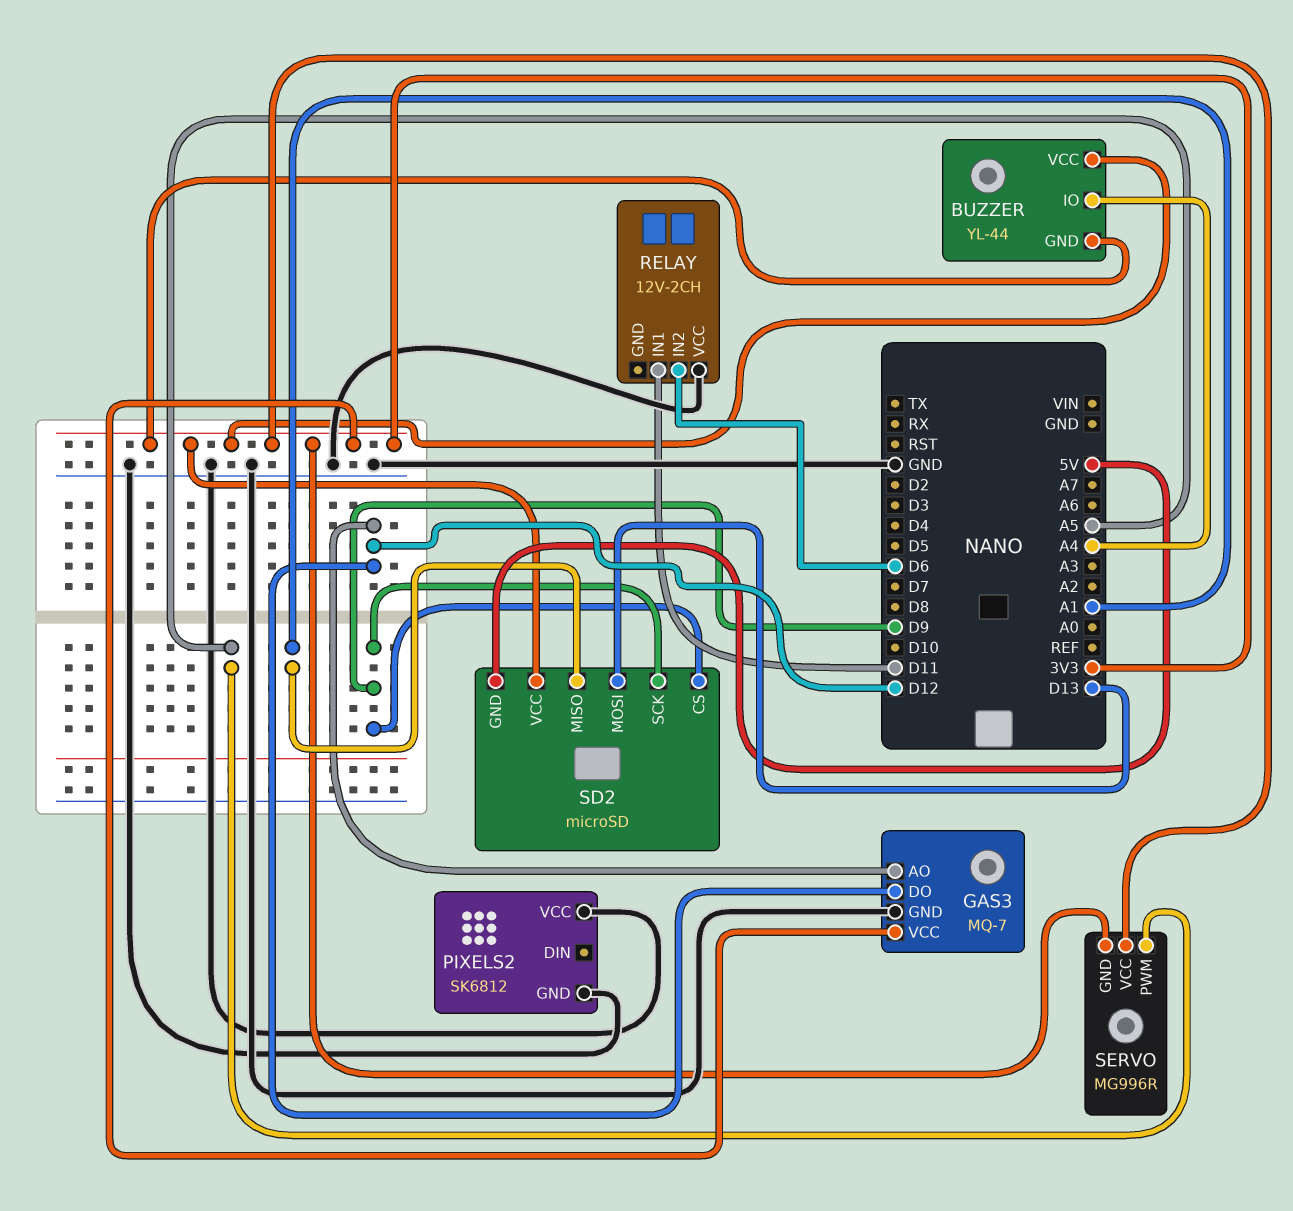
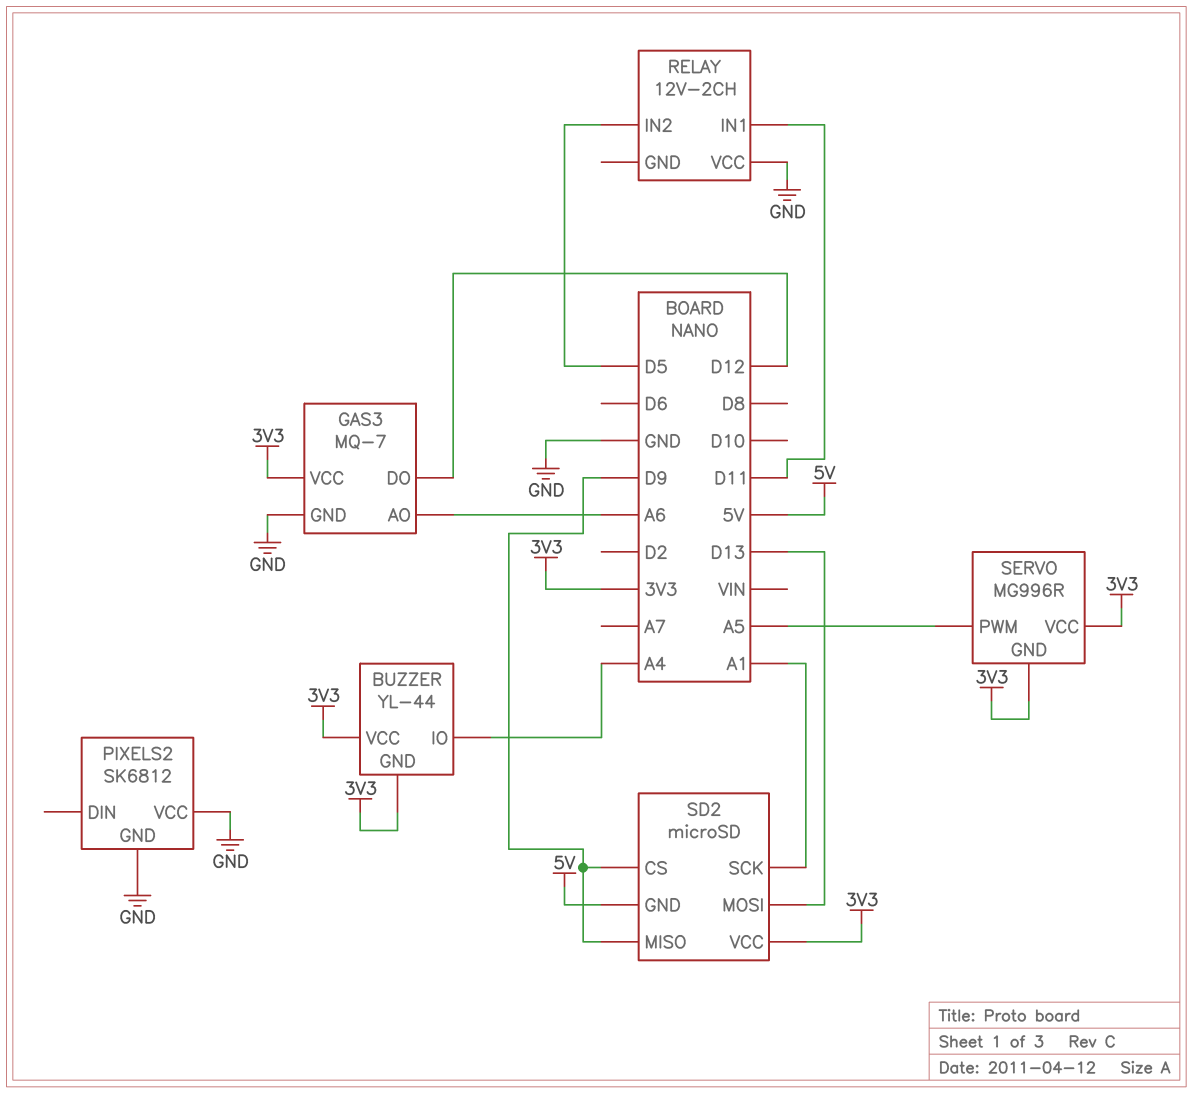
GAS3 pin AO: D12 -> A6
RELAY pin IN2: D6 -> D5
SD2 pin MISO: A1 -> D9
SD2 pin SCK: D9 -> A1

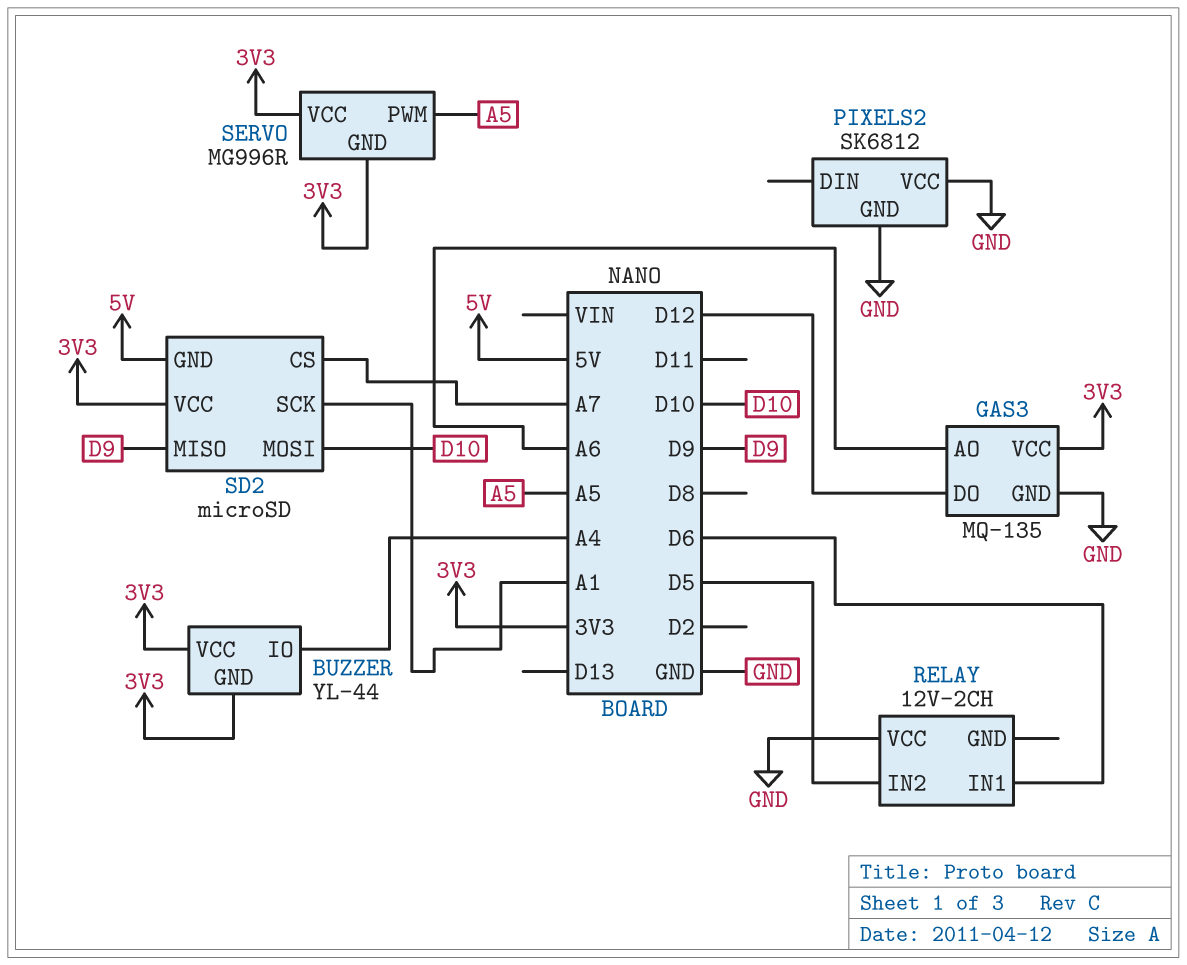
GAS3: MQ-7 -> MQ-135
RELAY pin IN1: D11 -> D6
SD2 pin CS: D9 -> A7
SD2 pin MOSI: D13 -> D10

————

Give back every entry in its exact wording, leaving the pictures out.

Exercise output:
GAS3 pin AO: D12 -> A6
RELAY pin IN2: D6 -> D5
SD2 pin MISO: A1 -> D9
SD2 pin SCK: D9 -> A1

GAS3: MQ-7 -> MQ-135
RELAY pin IN1: D11 -> D6
SD2 pin CS: D9 -> A7
SD2 pin MOSI: D13 -> D10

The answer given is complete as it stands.